> [Task to carry out]:
Please reproduce the data exactly and omit the pictures.

> [Stored data]:
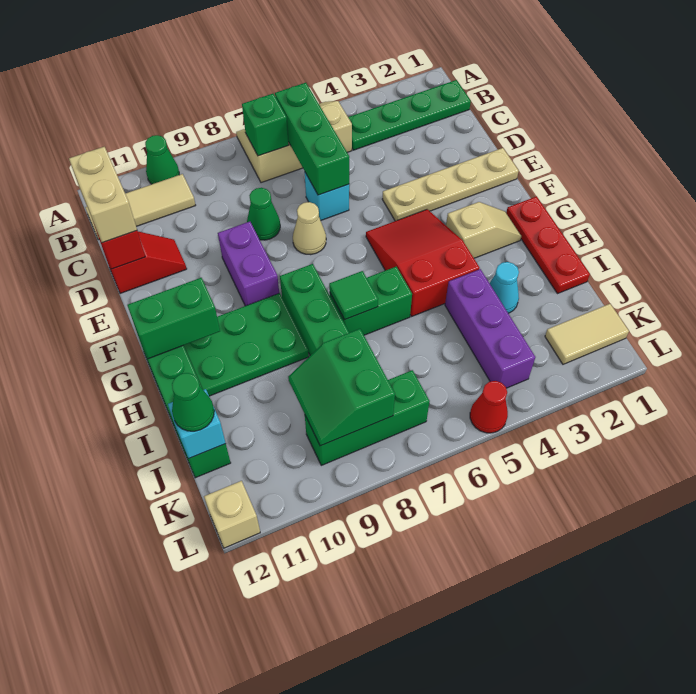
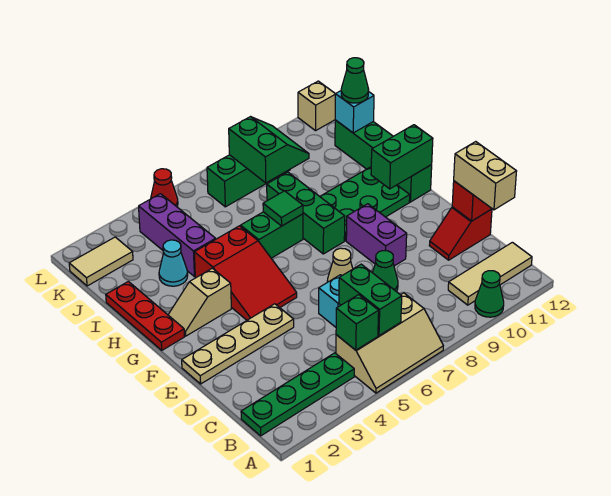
green brick B6:D6 level 2 -> green brick B6:C6 level 2
green brick B7 level 2 -> green brick B5 level 2

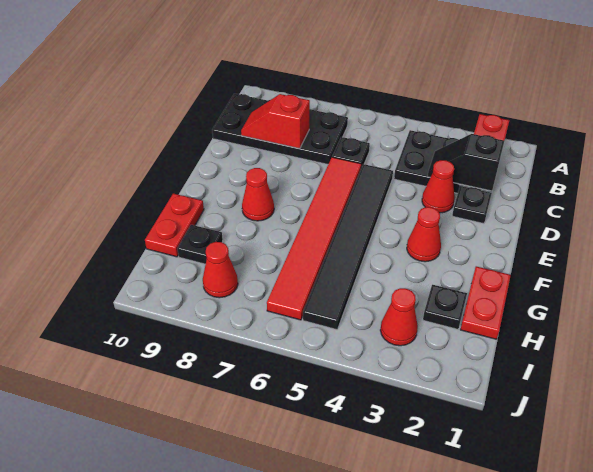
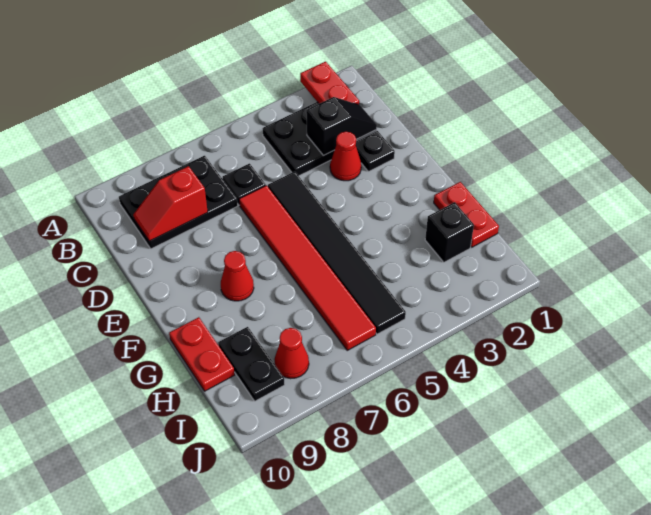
black plate B7:C10 level 1 -> black plate B7:C9 level 1
black slope C2:C3 level 2 top 2 -> black slope C2:C3 level 2 top 3
red cone F3 level 1 -> none
black plate H2 level 1 -> black brick H2 level 1
black plate H9 level 1 -> black plate H9:I9 level 1
red cone I3 level 1 -> none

> [Task answer]:
green brick B6:D6 level 2 -> green brick B6:C6 level 2
green brick B7 level 2 -> green brick B5 level 2

black plate B7:C10 level 1 -> black plate B7:C9 level 1
black slope C2:C3 level 2 top 2 -> black slope C2:C3 level 2 top 3
red cone F3 level 1 -> none
black plate H2 level 1 -> black brick H2 level 1
black plate H9 level 1 -> black plate H9:I9 level 1
red cone I3 level 1 -> none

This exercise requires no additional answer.